(Problem to solve):
Images are to be omitted, and the rest of the records reproduced exactly.

(Before-and-after change records)
'''
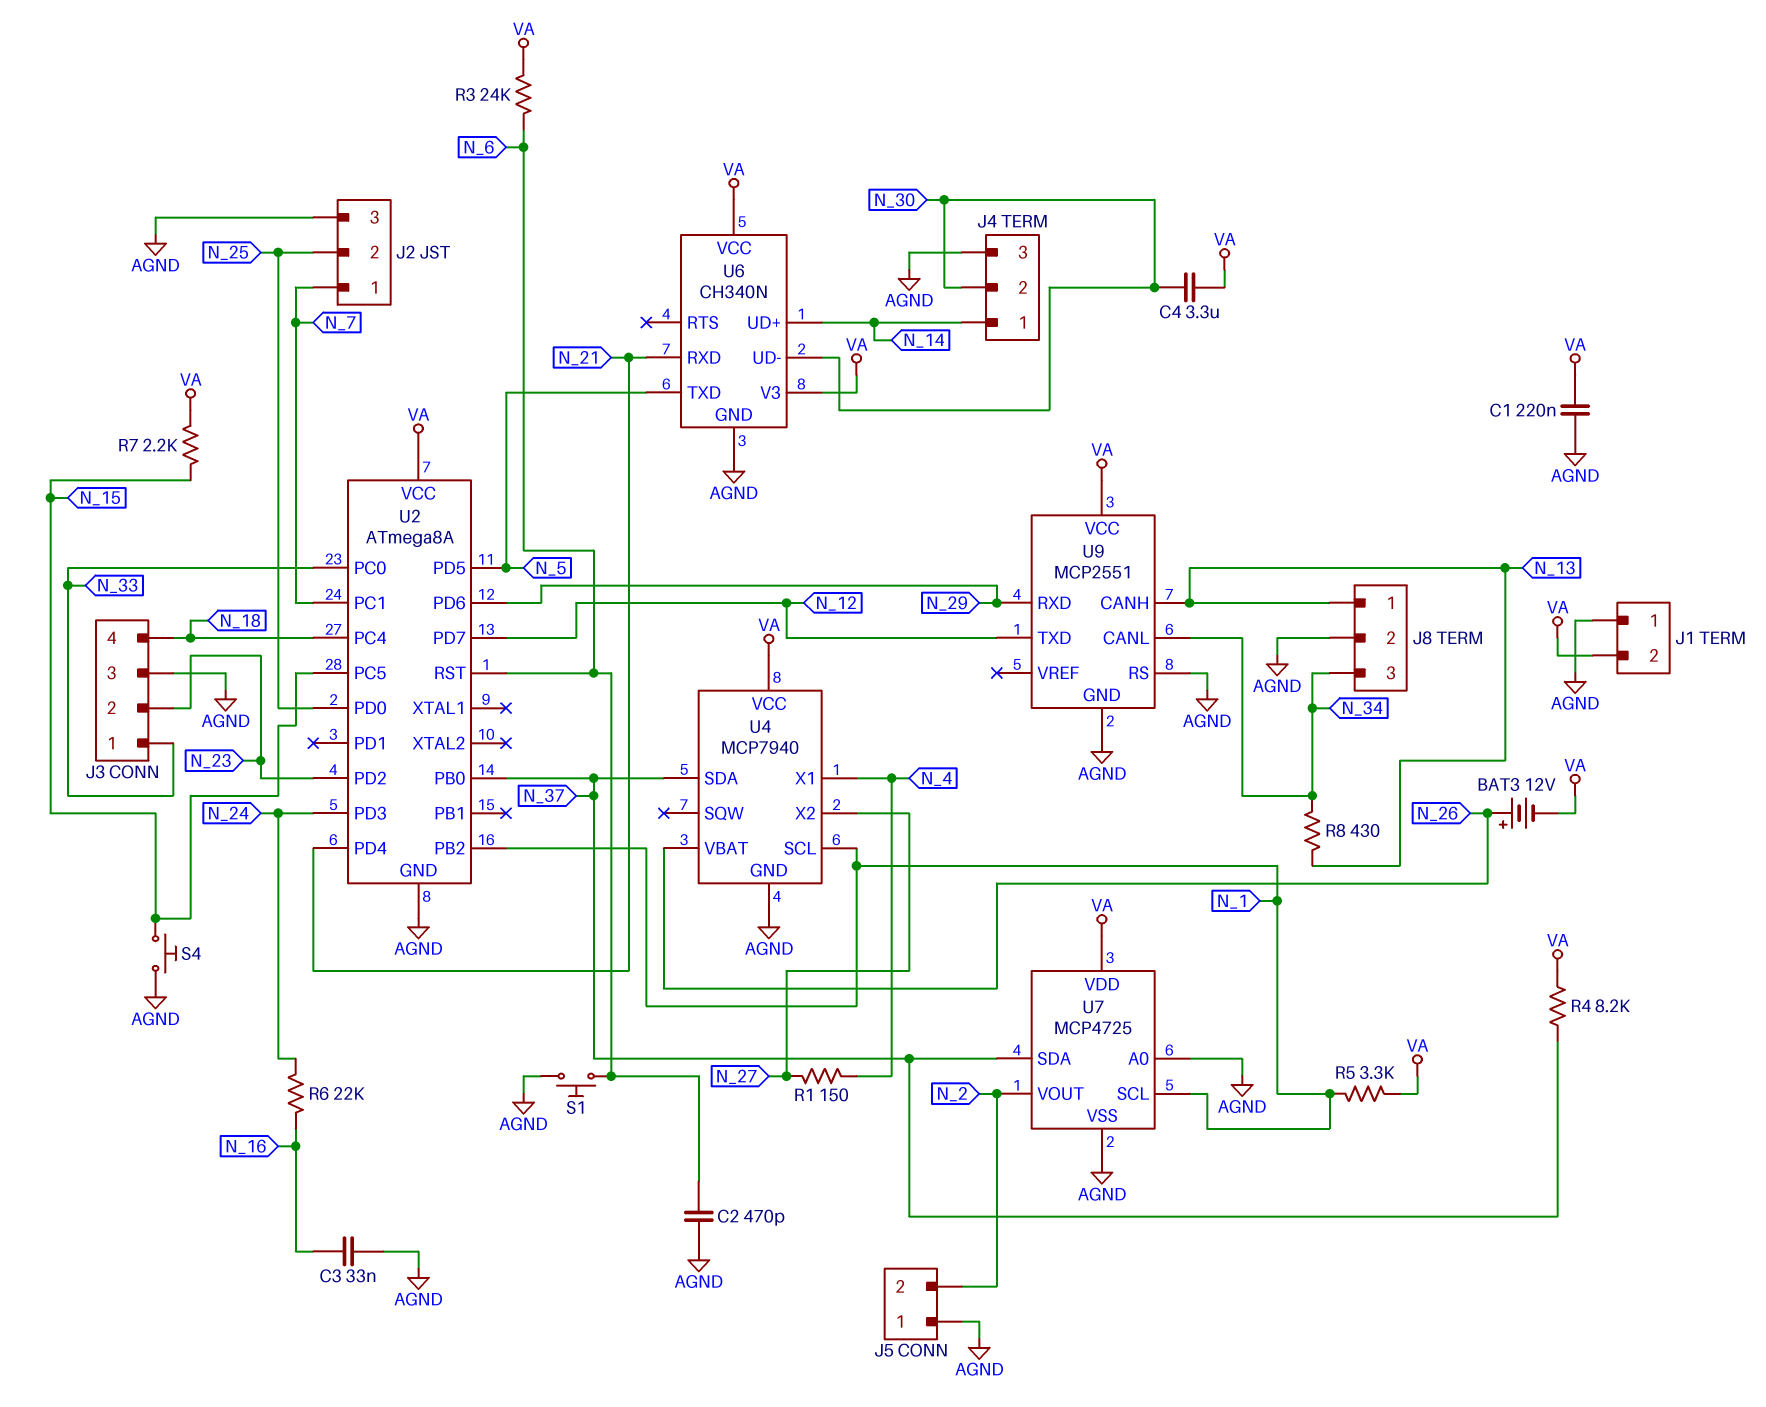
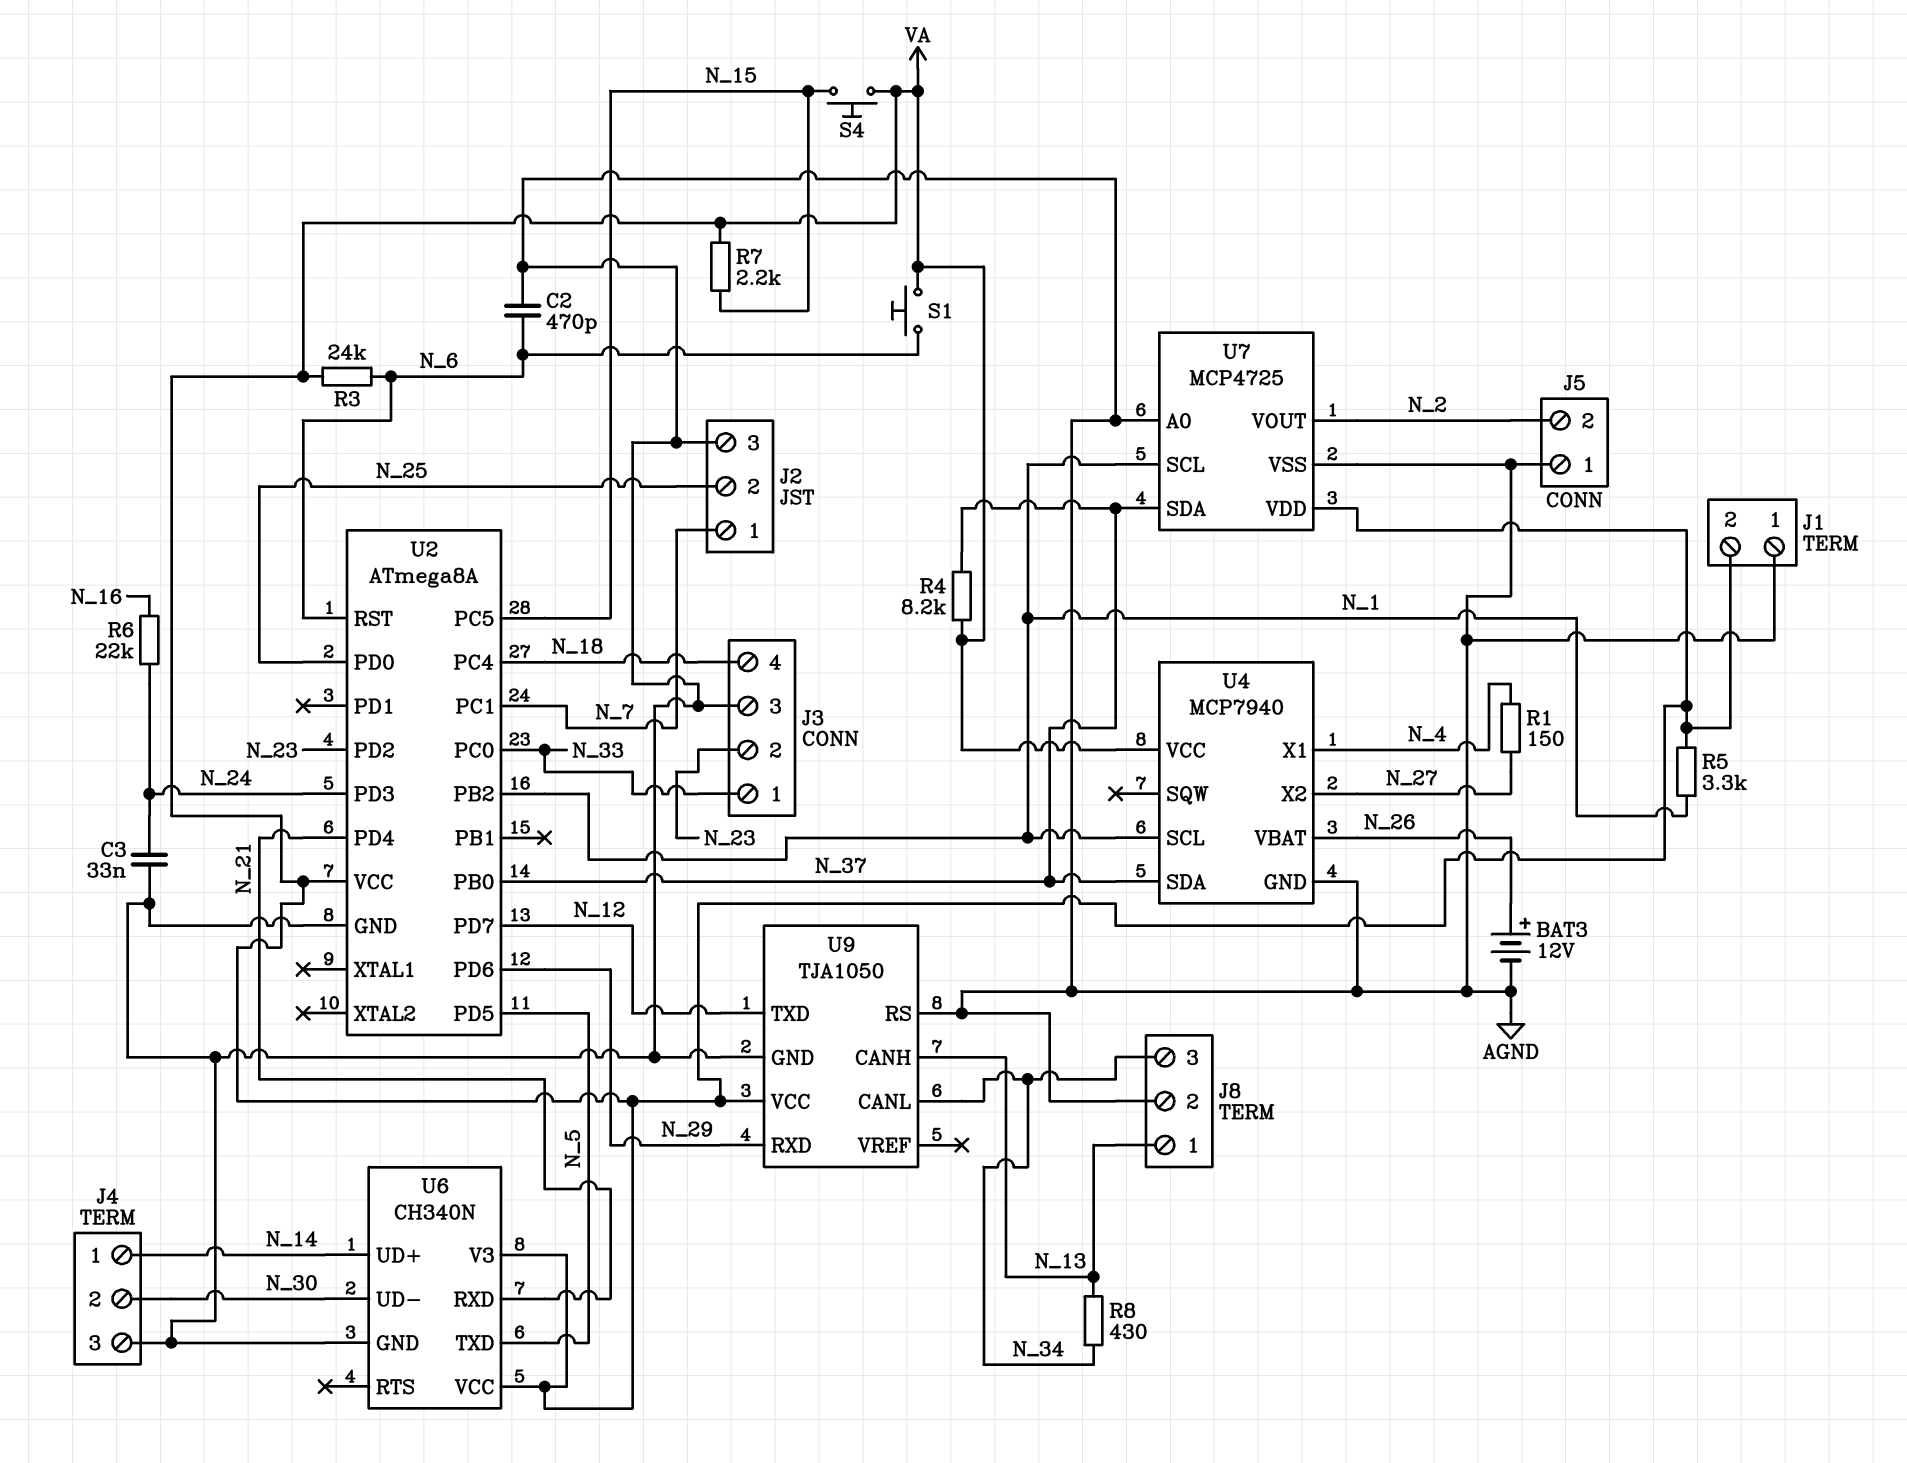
BAT3: 12V (plus N_26, minus VA) -> 12V (plus N_26, minus AGND)
C1: 220nF (AGND, VA) -> none
C3: 33nF (AGND, N_16) -> 33nF (AGND, N_24)
C4: 3.3uF (N_30, VA) -> none
S1: button (AGND, N_6) -> button (N_6, VA)
S4: button (AGND, N_15) -> button (N_15, VA)
U9: MCP2551 -> TJA1050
'''
(Written answer):
BAT3: 12V (plus N_26, minus VA) -> 12V (plus N_26, minus AGND)
C1: 220nF (AGND, VA) -> none
C3: 33nF (AGND, N_16) -> 33nF (AGND, N_24)
C4: 3.3uF (N_30, VA) -> none
S1: button (AGND, N_6) -> button (N_6, VA)
S4: button (AGND, N_15) -> button (N_15, VA)
U9: MCP2551 -> TJA1050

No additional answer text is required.